═════ Available data ═════
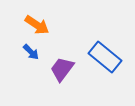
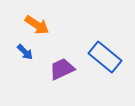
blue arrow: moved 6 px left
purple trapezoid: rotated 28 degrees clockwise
═════
═════ Available data ═════
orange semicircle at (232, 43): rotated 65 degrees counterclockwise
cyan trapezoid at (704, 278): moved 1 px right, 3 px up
═════
═════ Available data ═════
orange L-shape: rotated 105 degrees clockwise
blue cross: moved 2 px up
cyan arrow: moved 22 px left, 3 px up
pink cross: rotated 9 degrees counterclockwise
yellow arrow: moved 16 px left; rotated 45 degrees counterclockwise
═════
* Directions for this task:
Beginning with the line that has "blue arrow: moved 6 px left" and ending with the line that has "purple trapezoid: rotated", set down the lines above exactly and include no others.

* Response area:
blue arrow: moved 6 px left
purple trapezoid: rotated 28 degrees clockwise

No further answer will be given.